## Aim of the exercise
Could you report every line of the listing below that holds the word "blue"?

● ● ●

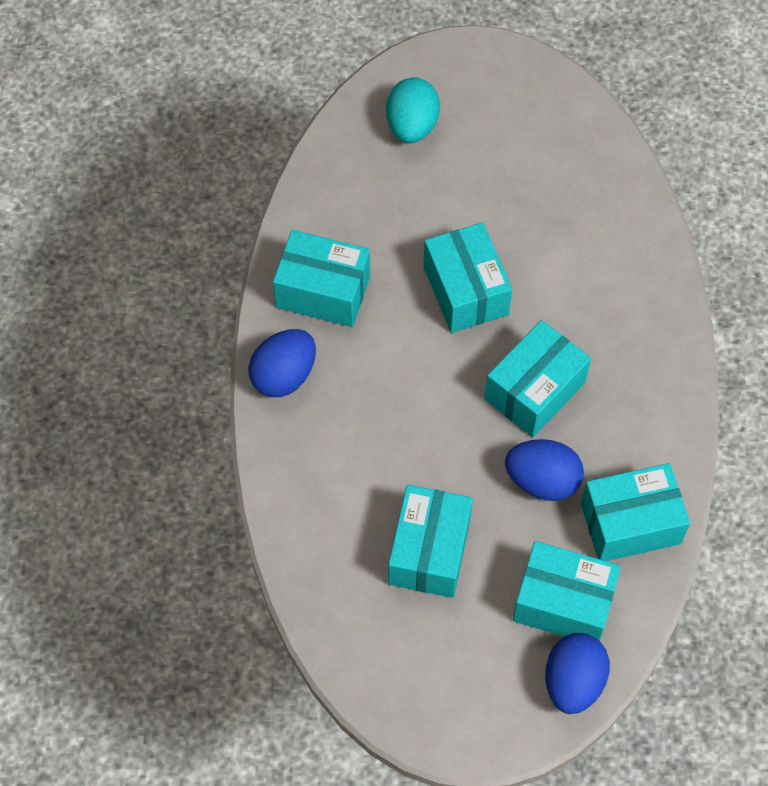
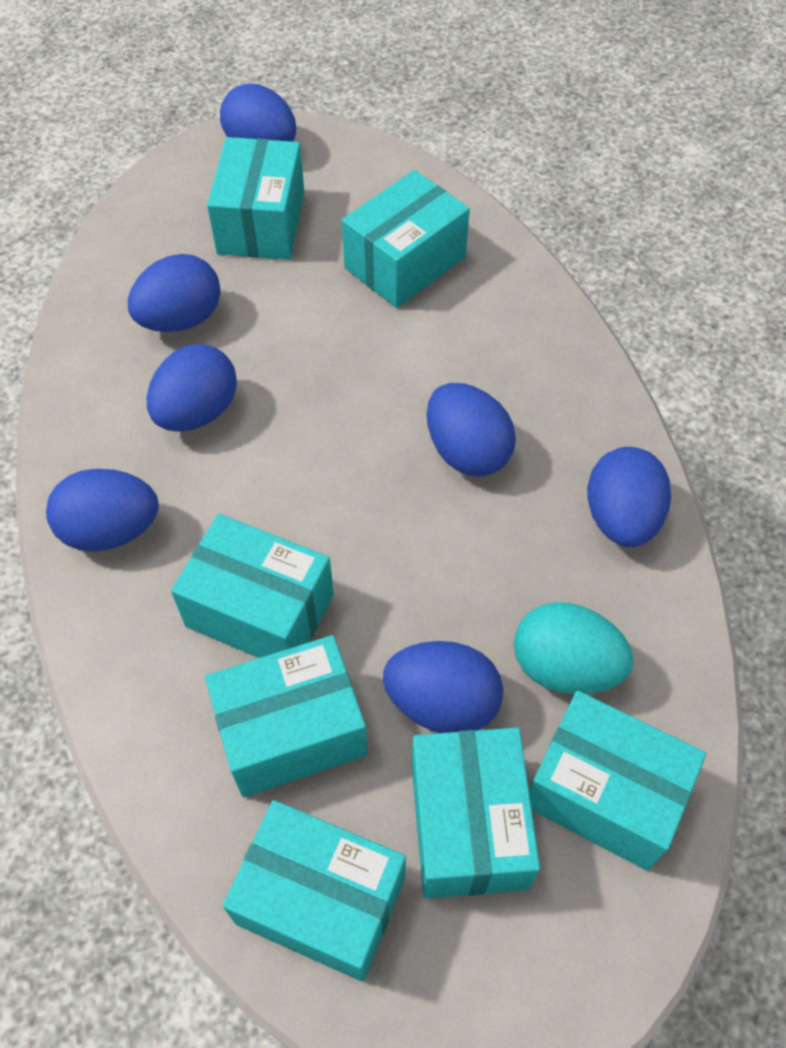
blue egg: 3 -> 7
turquoise box: 6 -> 7

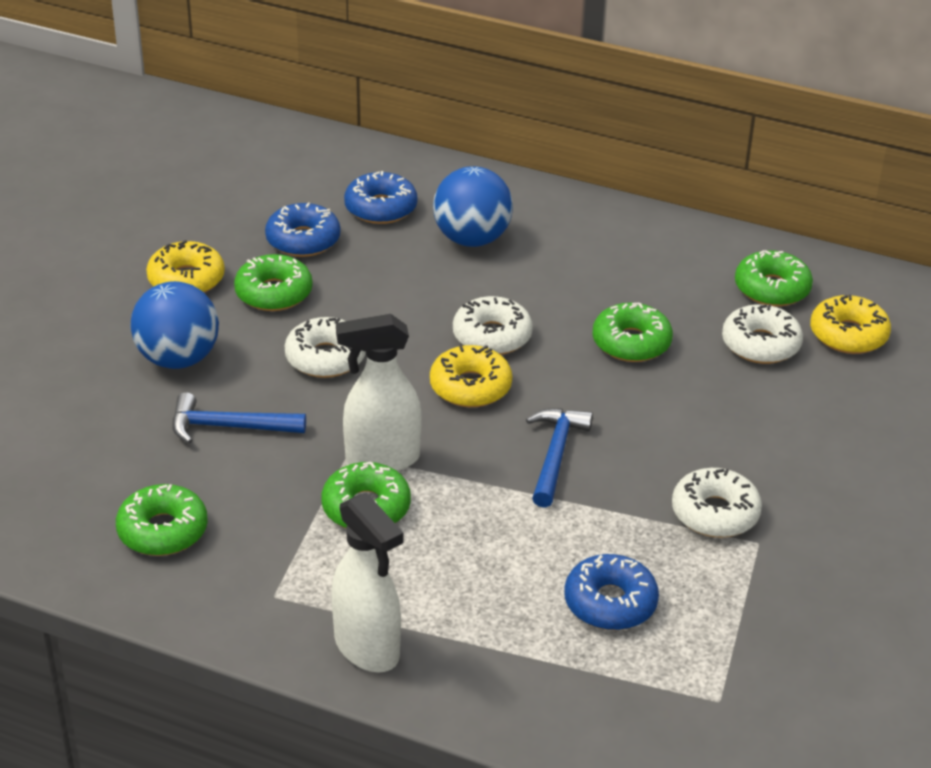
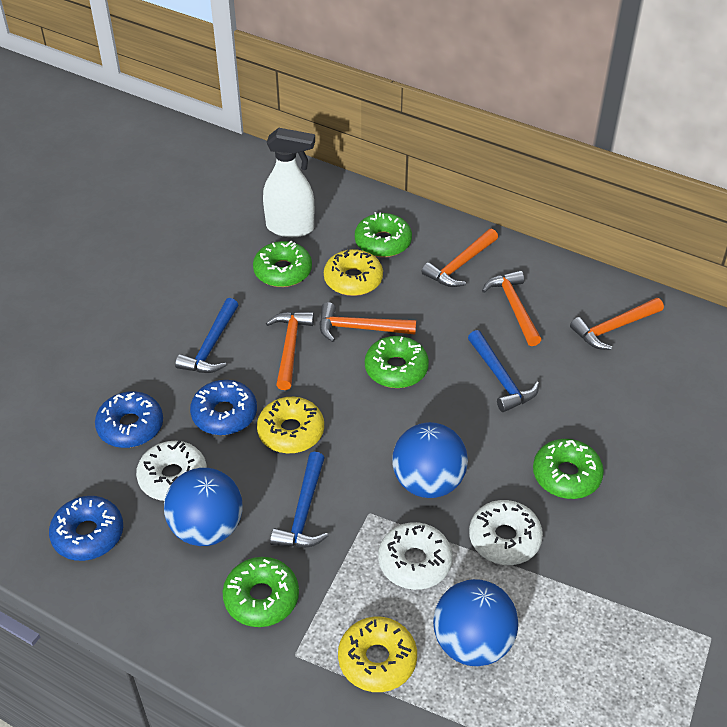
blue ball: 2 -> 3
blue hammer: 2 -> 3
orange hammer: 0 -> 5
white donut: 4 -> 3
white spray bottle: 2 -> 1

● ● ●

## Answer
blue egg: 3 -> 7
blue ball: 2 -> 3
blue hammer: 2 -> 3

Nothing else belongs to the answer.